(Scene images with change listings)
----

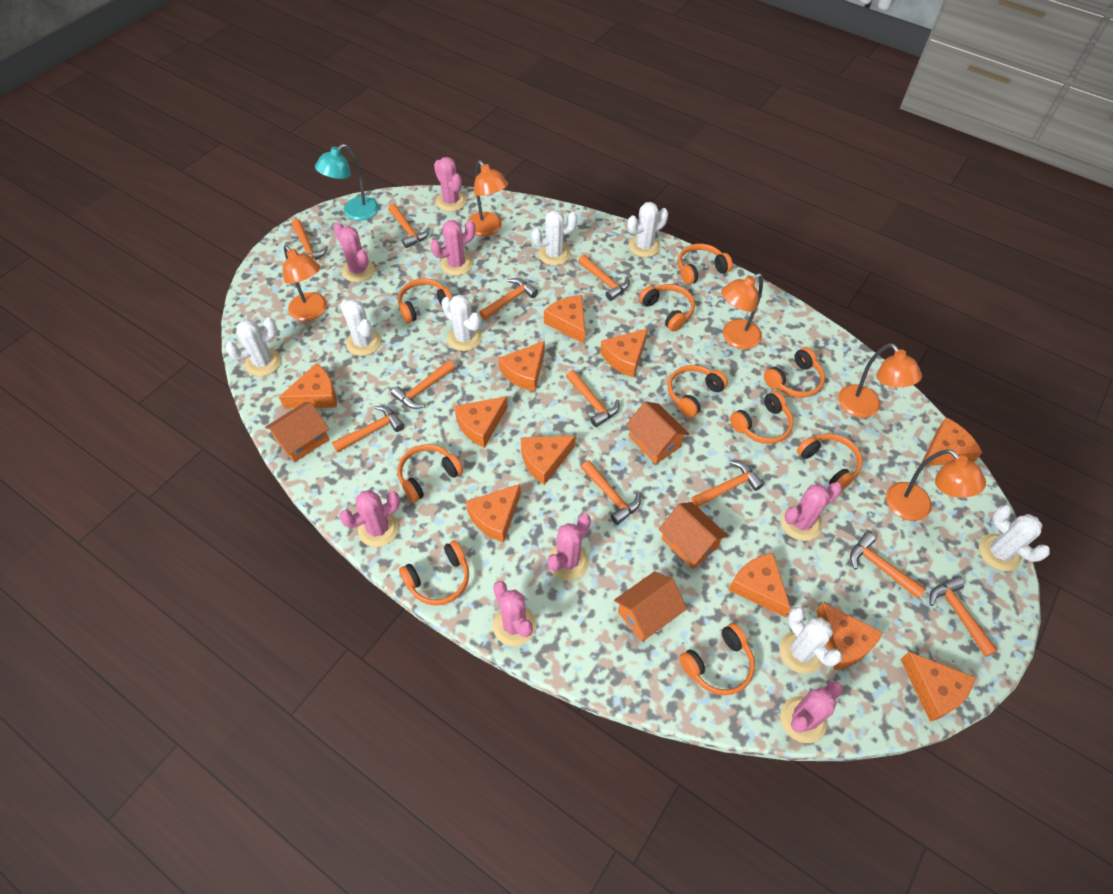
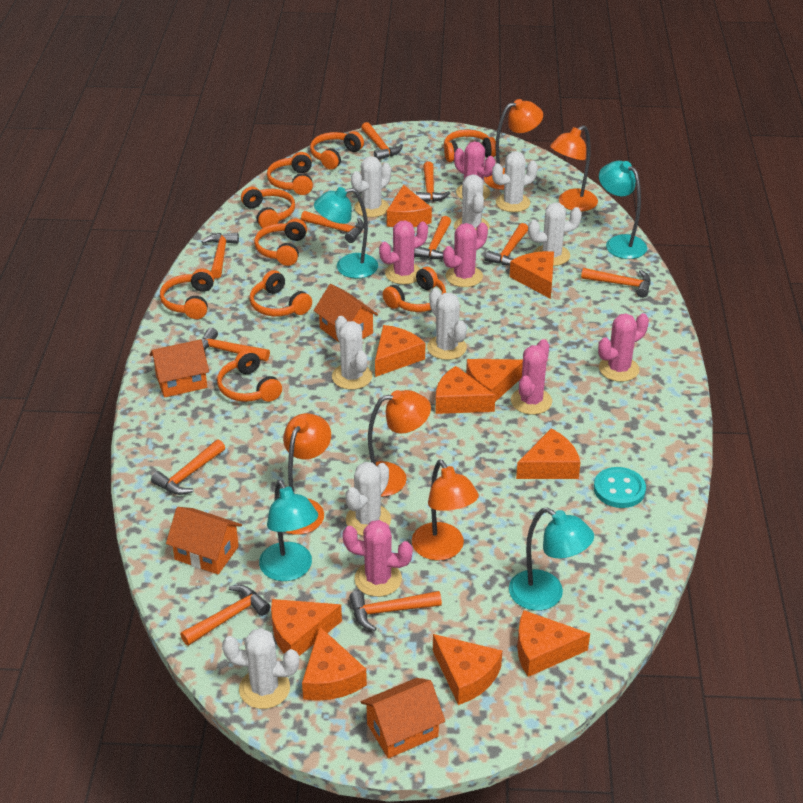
orange cheese: 11 -> 10
orange headphones: 10 -> 9
pink cactus: 8 -> 6
turquoise button: 0 -> 1
turquoise lamp: 1 -> 4
white cactus: 7 -> 8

----

### [ABOUT THIS TASK]
The records above should be copied word for word, with the pictures left out.

### [SOLUTION]
orange cheese: 11 -> 10
orange headphones: 10 -> 9
pink cactus: 8 -> 6
turquoise button: 0 -> 1
turquoise lamp: 1 -> 4
white cactus: 7 -> 8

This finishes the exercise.